▸ **RECORDS FOR THE TASK**:
———

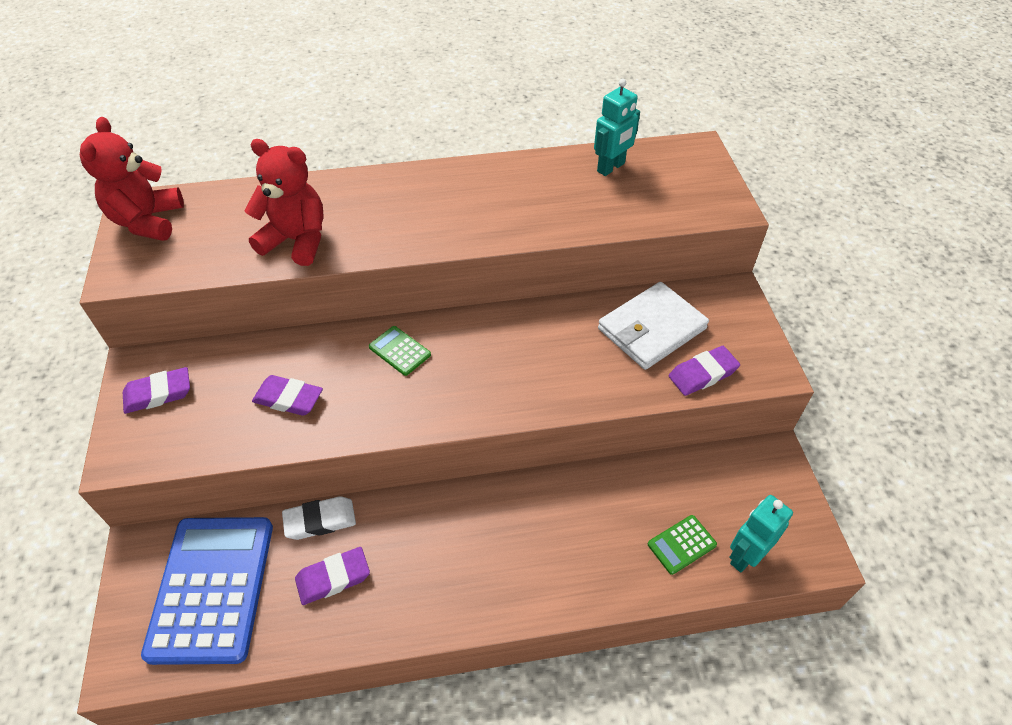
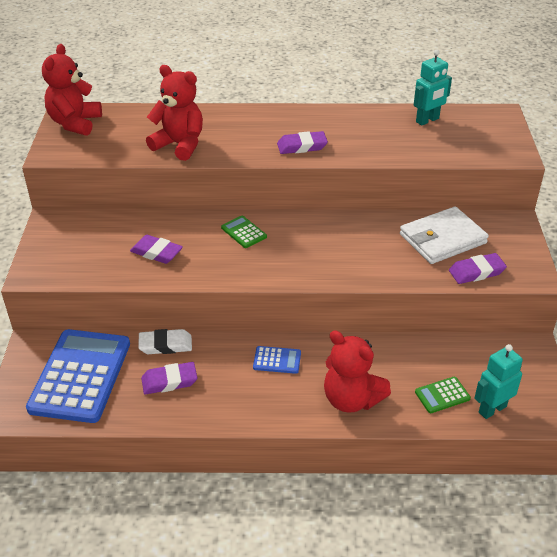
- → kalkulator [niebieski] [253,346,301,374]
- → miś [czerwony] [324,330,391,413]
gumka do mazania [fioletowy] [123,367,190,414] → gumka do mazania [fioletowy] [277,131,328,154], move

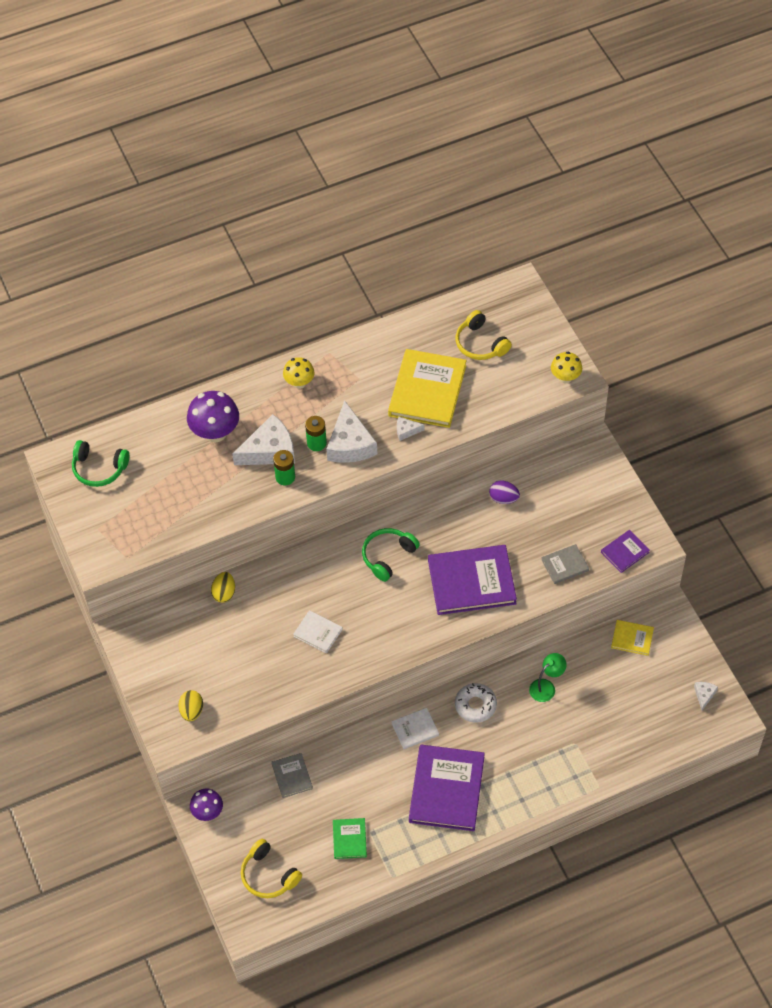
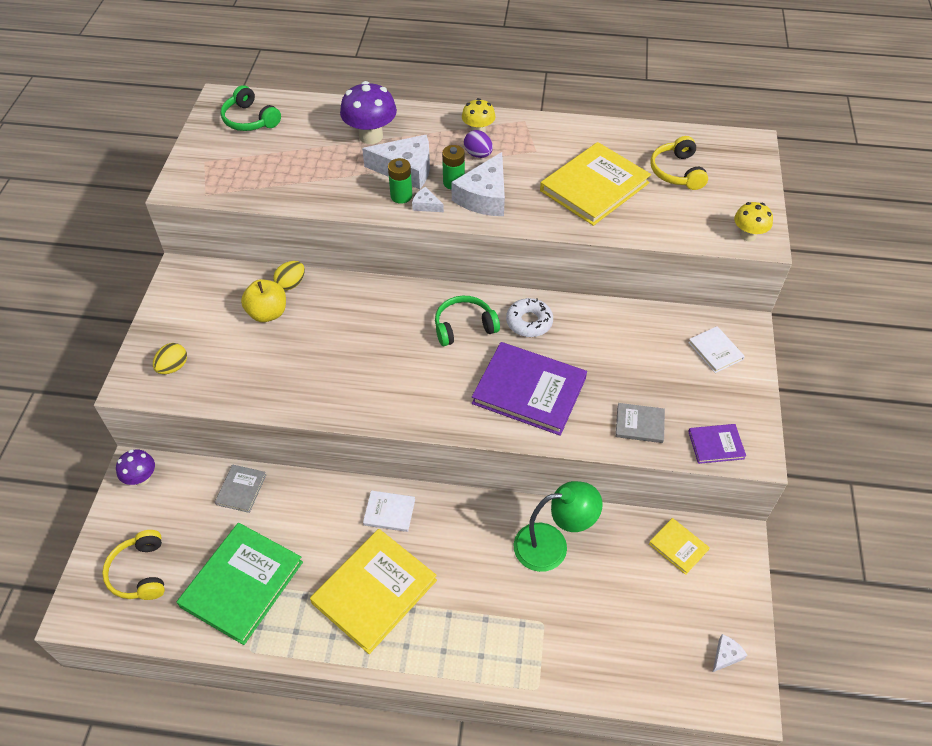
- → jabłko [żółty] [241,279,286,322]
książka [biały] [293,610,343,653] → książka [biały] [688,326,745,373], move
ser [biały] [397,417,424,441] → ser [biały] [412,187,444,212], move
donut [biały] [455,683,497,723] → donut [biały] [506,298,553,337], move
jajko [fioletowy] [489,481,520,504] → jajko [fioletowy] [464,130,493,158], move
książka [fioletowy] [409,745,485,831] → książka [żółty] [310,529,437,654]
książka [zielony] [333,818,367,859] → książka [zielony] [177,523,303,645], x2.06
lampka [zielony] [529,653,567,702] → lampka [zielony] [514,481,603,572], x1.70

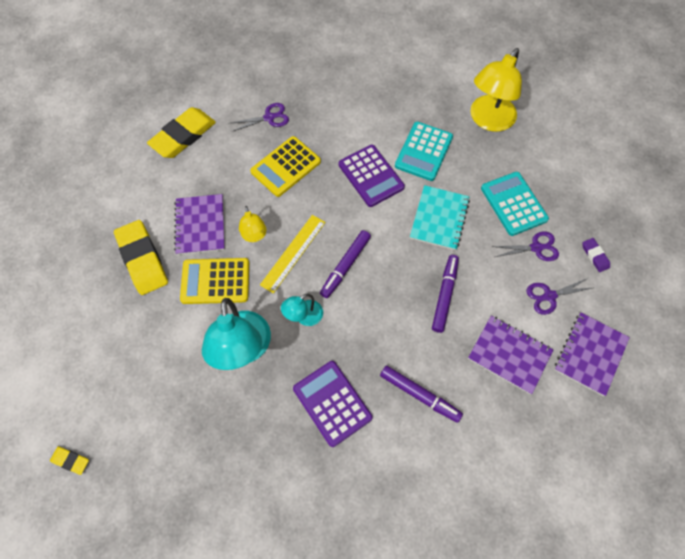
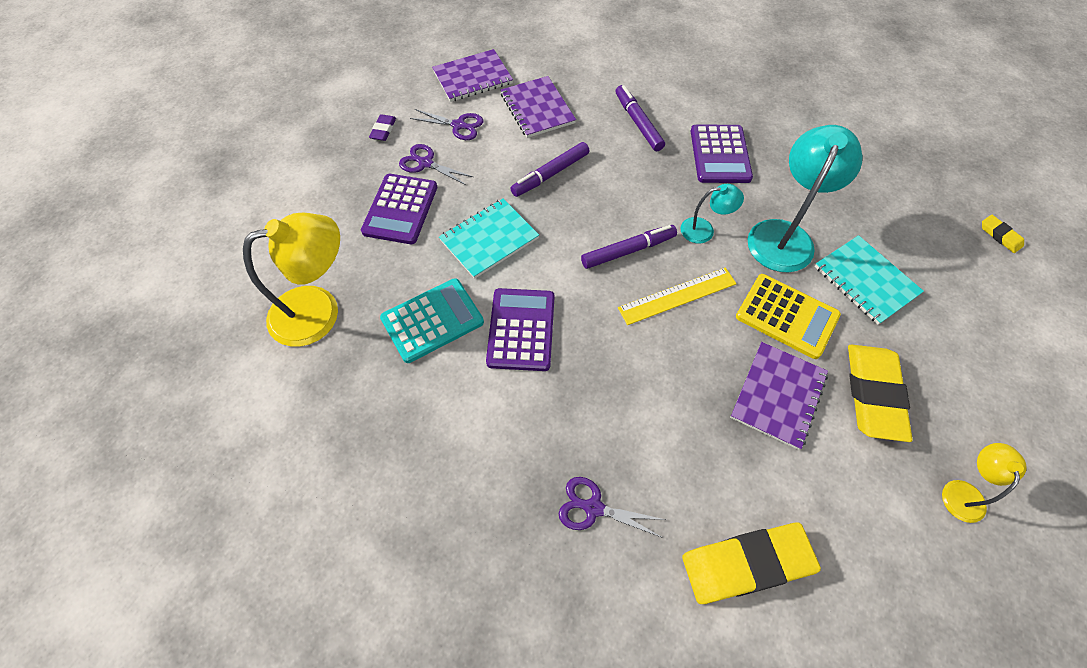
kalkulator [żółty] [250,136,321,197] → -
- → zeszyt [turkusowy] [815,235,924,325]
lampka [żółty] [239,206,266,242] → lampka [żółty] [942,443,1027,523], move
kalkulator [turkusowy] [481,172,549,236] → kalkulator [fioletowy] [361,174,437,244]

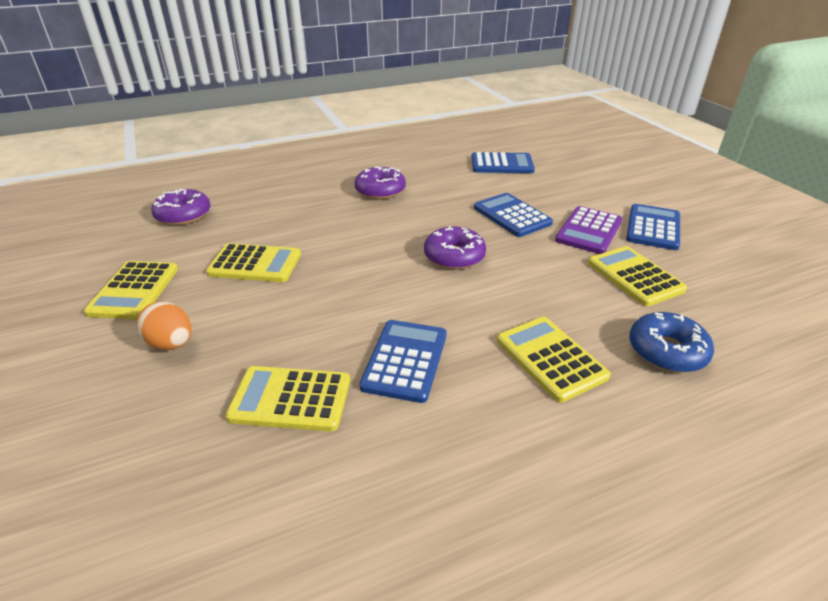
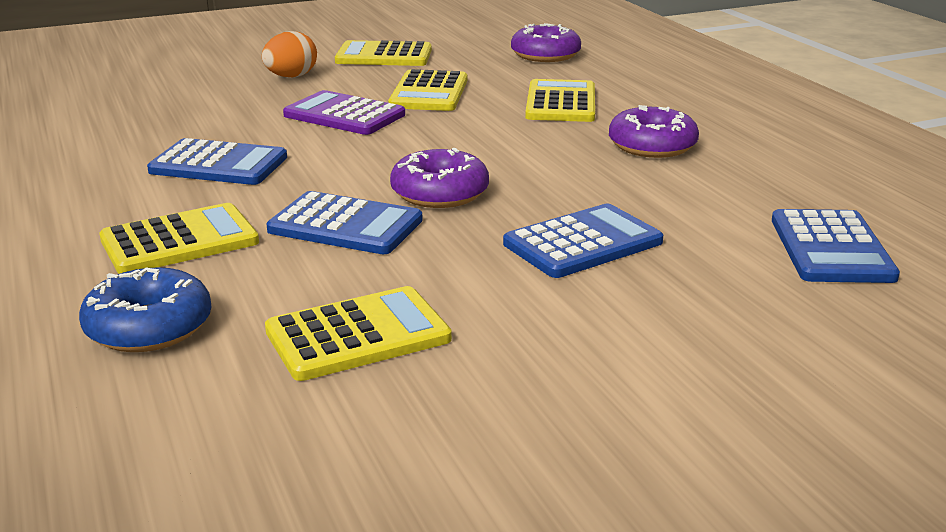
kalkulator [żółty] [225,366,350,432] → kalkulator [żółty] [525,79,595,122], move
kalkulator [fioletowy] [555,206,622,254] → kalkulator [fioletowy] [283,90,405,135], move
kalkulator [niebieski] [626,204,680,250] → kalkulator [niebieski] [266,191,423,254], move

———

▸ **WORK REQUIRED**: Once the pictures are set aside, output the whole listing exactly.

▸ **WORKED SOLUTION**:
- → kalkulator [niebieski] [253,346,301,374]
- → miś [czerwony] [324,330,391,413]
gumka do mazania [fioletowy] [123,367,190,414] → gumka do mazania [fioletowy] [277,131,328,154], move

- → jabłko [żółty] [241,279,286,322]
książka [biały] [293,610,343,653] → książka [biały] [688,326,745,373], move
ser [biały] [397,417,424,441] → ser [biały] [412,187,444,212], move
donut [biały] [455,683,497,723] → donut [biały] [506,298,553,337], move
jajko [fioletowy] [489,481,520,504] → jajko [fioletowy] [464,130,493,158], move
książka [fioletowy] [409,745,485,831] → książka [żółty] [310,529,437,654]
książka [zielony] [333,818,367,859] → książka [zielony] [177,523,303,645], x2.06
lampka [zielony] [529,653,567,702] → lampka [zielony] [514,481,603,572], x1.70

kalkulator [żółty] [250,136,321,197] → -
- → zeszyt [turkusowy] [815,235,924,325]
lampka [żółty] [239,206,266,242] → lampka [żółty] [942,443,1027,523], move
kalkulator [turkusowy] [481,172,549,236] → kalkulator [fioletowy] [361,174,437,244]

kalkulator [żółty] [225,366,350,432] → kalkulator [żółty] [525,79,595,122], move
kalkulator [fioletowy] [555,206,622,254] → kalkulator [fioletowy] [283,90,405,135], move
kalkulator [niebieski] [626,204,680,250] → kalkulator [niebieski] [266,191,423,254], move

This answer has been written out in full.